(Record excerpts Opens)

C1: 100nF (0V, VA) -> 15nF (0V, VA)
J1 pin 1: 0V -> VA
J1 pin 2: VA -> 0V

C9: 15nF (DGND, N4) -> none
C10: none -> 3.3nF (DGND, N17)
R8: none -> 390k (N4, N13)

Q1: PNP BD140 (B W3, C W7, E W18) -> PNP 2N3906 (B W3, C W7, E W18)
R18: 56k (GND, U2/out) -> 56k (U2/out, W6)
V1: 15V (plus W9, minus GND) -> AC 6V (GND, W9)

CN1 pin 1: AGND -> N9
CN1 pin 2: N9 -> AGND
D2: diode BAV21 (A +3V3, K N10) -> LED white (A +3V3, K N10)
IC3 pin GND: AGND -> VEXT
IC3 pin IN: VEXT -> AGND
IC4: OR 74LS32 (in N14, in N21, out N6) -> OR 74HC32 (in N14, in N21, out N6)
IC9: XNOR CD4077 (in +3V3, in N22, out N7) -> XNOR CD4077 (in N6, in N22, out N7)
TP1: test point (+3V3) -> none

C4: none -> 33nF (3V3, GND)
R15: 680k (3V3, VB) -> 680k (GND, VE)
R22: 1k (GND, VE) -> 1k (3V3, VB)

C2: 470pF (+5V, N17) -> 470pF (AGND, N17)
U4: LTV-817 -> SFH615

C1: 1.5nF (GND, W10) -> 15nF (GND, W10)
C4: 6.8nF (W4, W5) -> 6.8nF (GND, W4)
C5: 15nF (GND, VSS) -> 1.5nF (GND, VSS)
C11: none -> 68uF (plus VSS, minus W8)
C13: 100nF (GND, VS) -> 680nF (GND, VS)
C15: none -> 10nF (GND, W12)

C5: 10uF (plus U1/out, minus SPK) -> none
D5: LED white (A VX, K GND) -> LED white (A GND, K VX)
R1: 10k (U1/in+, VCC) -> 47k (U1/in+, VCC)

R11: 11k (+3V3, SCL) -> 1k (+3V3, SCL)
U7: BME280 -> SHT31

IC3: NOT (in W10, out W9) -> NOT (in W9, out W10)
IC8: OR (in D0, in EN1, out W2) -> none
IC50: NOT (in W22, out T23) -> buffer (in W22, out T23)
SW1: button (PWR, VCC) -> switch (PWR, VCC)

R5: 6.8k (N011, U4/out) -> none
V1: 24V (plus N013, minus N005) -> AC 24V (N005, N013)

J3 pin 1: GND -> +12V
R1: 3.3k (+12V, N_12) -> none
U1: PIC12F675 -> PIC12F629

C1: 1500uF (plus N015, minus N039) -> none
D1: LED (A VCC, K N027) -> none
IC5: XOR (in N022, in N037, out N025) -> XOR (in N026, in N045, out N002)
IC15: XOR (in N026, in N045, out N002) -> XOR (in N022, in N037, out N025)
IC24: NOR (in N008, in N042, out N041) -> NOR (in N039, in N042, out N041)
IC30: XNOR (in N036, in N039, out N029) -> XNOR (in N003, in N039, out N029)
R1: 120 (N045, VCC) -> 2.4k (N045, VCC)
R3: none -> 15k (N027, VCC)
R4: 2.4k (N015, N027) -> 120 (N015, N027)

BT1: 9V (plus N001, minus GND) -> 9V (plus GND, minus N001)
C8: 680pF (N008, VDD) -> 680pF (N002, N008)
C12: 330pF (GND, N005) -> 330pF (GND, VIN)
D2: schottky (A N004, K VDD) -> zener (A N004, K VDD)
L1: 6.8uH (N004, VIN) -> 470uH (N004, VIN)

(Record excerpts Closes)

* **Required action**
Make an exact copy of the data above.

* **Response to this exercise**
C1: 100nF (0V, VA) -> 15nF (0V, VA)
J1 pin 1: 0V -> VA
J1 pin 2: VA -> 0V

C9: 15nF (DGND, N4) -> none
C10: none -> 3.3nF (DGND, N17)
R8: none -> 390k (N4, N13)

Q1: PNP BD140 (B W3, C W7, E W18) -> PNP 2N3906 (B W3, C W7, E W18)
R18: 56k (GND, U2/out) -> 56k (U2/out, W6)
V1: 15V (plus W9, minus GND) -> AC 6V (GND, W9)

CN1 pin 1: AGND -> N9
CN1 pin 2: N9 -> AGND
D2: diode BAV21 (A +3V3, K N10) -> LED white (A +3V3, K N10)
IC3 pin GND: AGND -> VEXT
IC3 pin IN: VEXT -> AGND
IC4: OR 74LS32 (in N14, in N21, out N6) -> OR 74HC32 (in N14, in N21, out N6)
IC9: XNOR CD4077 (in +3V3, in N22, out N7) -> XNOR CD4077 (in N6, in N22, out N7)
TP1: test point (+3V3) -> none

C4: none -> 33nF (3V3, GND)
R15: 680k (3V3, VB) -> 680k (GND, VE)
R22: 1k (GND, VE) -> 1k (3V3, VB)

C2: 470pF (+5V, N17) -> 470pF (AGND, N17)
U4: LTV-817 -> SFH615

C1: 1.5nF (GND, W10) -> 15nF (GND, W10)
C4: 6.8nF (W4, W5) -> 6.8nF (GND, W4)
C5: 15nF (GND, VSS) -> 1.5nF (GND, VSS)
C11: none -> 68uF (plus VSS, minus W8)
C13: 100nF (GND, VS) -> 680nF (GND, VS)
C15: none -> 10nF (GND, W12)

C5: 10uF (plus U1/out, minus SPK) -> none
D5: LED white (A VX, K GND) -> LED white (A GND, K VX)
R1: 10k (U1/in+, VCC) -> 47k (U1/in+, VCC)

R11: 11k (+3V3, SCL) -> 1k (+3V3, SCL)
U7: BME280 -> SHT31

IC3: NOT (in W10, out W9) -> NOT (in W9, out W10)
IC8: OR (in D0, in EN1, out W2) -> none
IC50: NOT (in W22, out T23) -> buffer (in W22, out T23)
SW1: button (PWR, VCC) -> switch (PWR, VCC)

R5: 6.8k (N011, U4/out) -> none
V1: 24V (plus N013, minus N005) -> AC 24V (N005, N013)

J3 pin 1: GND -> +12V
R1: 3.3k (+12V, N_12) -> none
U1: PIC12F675 -> PIC12F629

C1: 1500uF (plus N015, minus N039) -> none
D1: LED (A VCC, K N027) -> none
IC5: XOR (in N022, in N037, out N025) -> XOR (in N026, in N045, out N002)
IC15: XOR (in N026, in N045, out N002) -> XOR (in N022, in N037, out N025)
IC24: NOR (in N008, in N042, out N041) -> NOR (in N039, in N042, out N041)
IC30: XNOR (in N036, in N039, out N029) -> XNOR (in N003, in N039, out N029)
R1: 120 (N045, VCC) -> 2.4k (N045, VCC)
R3: none -> 15k (N027, VCC)
R4: 2.4k (N015, N027) -> 120 (N015, N027)

BT1: 9V (plus N001, minus GND) -> 9V (plus GND, minus N001)
C8: 680pF (N008, VDD) -> 680pF (N002, N008)
C12: 330pF (GND, N005) -> 330pF (GND, VIN)
D2: schottky (A N004, K VDD) -> zener (A N004, K VDD)
L1: 6.8uH (N004, VIN) -> 470uH (N004, VIN)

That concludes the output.